%%

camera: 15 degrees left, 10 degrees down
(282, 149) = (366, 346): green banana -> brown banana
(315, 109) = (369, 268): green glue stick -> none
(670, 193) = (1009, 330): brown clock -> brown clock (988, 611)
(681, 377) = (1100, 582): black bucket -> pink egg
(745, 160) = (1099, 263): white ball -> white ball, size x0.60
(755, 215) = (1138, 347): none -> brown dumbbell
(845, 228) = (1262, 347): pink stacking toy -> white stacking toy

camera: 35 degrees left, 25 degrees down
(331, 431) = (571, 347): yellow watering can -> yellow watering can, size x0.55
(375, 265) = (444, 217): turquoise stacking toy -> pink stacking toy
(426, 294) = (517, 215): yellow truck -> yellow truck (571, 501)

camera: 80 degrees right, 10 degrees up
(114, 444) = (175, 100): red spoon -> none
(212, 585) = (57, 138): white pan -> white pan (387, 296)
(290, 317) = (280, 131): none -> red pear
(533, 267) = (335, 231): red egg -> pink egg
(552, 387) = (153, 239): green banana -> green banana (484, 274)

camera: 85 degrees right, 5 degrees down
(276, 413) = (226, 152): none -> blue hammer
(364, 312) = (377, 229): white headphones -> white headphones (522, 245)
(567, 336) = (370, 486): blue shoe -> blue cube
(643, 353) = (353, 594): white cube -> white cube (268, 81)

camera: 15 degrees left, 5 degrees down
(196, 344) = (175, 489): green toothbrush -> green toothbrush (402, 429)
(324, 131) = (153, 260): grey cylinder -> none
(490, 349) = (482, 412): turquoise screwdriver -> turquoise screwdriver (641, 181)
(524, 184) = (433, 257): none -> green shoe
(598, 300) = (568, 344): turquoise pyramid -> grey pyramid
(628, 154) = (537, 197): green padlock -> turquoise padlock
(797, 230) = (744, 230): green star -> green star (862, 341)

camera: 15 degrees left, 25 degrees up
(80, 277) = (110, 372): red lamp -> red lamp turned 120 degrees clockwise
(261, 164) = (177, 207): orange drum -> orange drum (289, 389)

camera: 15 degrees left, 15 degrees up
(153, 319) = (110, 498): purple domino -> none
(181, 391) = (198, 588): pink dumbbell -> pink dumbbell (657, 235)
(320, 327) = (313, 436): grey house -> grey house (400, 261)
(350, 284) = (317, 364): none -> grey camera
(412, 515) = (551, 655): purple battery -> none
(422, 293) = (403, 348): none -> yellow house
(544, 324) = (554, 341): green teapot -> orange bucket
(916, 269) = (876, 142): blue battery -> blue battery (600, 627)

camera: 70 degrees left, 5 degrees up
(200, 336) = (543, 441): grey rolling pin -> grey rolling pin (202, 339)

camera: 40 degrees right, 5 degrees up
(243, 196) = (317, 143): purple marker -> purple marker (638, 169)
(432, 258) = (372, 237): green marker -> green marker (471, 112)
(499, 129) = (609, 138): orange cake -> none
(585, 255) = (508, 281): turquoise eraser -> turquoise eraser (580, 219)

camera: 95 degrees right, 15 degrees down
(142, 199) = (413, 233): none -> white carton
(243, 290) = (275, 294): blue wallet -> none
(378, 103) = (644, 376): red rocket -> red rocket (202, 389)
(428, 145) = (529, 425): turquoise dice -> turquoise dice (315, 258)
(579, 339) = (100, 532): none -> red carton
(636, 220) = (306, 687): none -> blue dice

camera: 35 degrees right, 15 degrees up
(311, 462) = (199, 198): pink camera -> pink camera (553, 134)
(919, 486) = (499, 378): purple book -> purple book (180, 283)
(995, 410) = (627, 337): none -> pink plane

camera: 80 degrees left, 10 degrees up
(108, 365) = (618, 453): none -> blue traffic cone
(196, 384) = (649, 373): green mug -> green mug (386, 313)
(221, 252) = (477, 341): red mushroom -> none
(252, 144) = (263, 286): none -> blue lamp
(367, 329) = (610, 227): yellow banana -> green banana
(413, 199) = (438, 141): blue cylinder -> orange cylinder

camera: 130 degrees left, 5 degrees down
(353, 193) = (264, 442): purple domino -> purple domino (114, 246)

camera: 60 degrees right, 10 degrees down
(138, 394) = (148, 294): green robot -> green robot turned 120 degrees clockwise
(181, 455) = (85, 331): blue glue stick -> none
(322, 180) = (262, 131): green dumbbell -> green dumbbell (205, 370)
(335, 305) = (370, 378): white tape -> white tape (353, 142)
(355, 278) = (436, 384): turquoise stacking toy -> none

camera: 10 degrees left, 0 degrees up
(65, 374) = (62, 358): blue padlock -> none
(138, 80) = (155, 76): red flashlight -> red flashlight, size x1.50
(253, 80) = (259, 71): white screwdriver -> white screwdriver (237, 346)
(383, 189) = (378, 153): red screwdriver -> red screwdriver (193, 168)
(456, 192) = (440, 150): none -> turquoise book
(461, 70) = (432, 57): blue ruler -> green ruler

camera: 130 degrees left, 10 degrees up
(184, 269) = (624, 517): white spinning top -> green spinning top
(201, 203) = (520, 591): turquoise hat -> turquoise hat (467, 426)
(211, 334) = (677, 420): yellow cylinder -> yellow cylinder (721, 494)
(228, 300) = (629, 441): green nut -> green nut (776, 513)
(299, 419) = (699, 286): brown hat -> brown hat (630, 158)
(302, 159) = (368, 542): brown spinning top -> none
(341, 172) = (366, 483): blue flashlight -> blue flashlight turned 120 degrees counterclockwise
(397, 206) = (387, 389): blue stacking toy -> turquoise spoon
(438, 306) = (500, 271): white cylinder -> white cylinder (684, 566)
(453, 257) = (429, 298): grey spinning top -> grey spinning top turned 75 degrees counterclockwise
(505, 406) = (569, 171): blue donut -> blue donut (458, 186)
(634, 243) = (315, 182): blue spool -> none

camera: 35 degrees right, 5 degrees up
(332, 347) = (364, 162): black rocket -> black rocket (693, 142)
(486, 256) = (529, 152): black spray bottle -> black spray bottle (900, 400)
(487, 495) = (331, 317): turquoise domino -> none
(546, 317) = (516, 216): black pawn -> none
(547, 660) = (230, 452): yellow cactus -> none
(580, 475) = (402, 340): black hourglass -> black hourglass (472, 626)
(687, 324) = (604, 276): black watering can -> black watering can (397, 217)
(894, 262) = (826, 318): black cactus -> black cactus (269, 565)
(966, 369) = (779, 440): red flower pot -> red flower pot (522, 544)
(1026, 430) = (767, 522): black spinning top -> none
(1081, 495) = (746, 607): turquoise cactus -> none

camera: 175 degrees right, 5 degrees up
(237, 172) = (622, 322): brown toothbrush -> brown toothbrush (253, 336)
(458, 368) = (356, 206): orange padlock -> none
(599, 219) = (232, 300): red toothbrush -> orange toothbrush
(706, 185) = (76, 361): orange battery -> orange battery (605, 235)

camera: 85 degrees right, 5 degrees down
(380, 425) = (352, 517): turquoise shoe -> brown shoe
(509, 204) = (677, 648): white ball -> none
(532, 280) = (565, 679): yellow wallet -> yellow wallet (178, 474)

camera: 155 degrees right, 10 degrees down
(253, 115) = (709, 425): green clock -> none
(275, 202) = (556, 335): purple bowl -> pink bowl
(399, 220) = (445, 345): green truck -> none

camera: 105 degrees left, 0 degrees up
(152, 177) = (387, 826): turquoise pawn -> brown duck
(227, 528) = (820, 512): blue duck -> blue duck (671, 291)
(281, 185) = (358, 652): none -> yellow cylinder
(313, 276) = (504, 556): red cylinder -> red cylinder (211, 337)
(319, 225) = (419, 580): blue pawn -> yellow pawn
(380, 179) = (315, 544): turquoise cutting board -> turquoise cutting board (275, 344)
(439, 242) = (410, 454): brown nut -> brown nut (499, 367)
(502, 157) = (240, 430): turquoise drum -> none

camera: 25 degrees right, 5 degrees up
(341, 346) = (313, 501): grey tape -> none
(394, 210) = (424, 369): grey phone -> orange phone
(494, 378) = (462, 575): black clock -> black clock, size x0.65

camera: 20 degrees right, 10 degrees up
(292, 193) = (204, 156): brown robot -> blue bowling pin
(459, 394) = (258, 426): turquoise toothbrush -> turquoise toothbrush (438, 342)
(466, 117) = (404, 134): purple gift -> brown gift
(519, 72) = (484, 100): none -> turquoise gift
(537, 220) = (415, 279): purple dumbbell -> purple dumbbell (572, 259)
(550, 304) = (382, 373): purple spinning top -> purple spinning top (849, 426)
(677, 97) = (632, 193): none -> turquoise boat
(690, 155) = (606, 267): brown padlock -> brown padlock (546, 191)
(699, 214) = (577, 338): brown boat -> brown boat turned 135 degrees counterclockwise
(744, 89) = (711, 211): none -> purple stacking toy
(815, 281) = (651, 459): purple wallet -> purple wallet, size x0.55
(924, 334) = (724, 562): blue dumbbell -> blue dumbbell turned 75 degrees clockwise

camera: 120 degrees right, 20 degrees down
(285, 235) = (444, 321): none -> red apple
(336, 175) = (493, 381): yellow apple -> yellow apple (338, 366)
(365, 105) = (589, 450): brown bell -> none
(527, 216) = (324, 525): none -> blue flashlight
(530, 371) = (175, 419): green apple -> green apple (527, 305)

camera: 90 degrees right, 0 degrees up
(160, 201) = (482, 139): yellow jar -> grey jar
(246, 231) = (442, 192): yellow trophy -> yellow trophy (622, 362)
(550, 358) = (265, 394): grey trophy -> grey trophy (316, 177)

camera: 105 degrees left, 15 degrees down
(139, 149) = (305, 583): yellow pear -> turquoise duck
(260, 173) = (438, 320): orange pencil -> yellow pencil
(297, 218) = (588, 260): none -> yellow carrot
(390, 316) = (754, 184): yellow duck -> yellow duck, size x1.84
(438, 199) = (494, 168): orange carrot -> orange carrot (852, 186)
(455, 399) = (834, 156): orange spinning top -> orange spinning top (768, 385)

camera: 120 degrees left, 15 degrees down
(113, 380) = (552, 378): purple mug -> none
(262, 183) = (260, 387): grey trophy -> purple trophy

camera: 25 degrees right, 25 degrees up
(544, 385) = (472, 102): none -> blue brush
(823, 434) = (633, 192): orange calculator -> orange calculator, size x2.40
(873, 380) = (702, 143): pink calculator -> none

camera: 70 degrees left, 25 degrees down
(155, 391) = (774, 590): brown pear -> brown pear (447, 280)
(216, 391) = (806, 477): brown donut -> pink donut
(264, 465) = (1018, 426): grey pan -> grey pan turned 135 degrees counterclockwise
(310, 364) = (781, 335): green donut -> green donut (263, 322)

%%

[Task directions] Copy back the listing above exactly, but only from the line with "(894, 262) = (826, 318): black" through the line with "(237, 172) = (622, 322): brown", both ends included.

[Final answer]
(894, 262) = (826, 318): black cactus -> black cactus (269, 565)
(966, 369) = (779, 440): red flower pot -> red flower pot (522, 544)
(1026, 430) = (767, 522): black spinning top -> none
(1081, 495) = (746, 607): turquoise cactus -> none

camera: 175 degrees right, 5 degrees up
(237, 172) = (622, 322): brown toothbrush -> brown toothbrush (253, 336)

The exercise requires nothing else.